Object transformation records

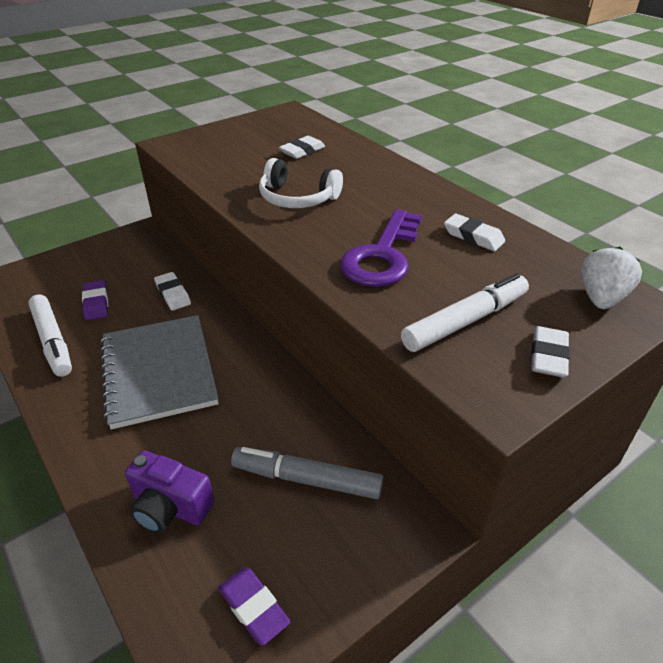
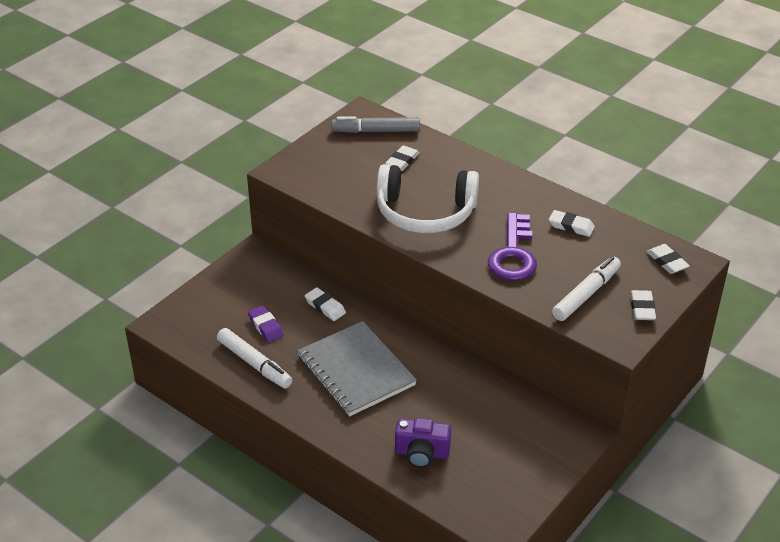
camera: 15 degrees left, 0 degrees up
purple eraser [218,567,291,646] -> none
grey marker [231,447,384,499] -> grey marker moved to [331,116,420,133]
white headphones [259,158,343,208] -> white headphones [376,164,479,233], size x1.59
white strawberry [580,247,642,309] -> white eraser [646,244,690,274]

Task brief
Pull every line with the string "white" from the data above.

Task response
white headphones [259,158,343,208] -> white headphones [376,164,479,233], size x1.59
white strawberry [580,247,642,309] -> white eraser [646,244,690,274]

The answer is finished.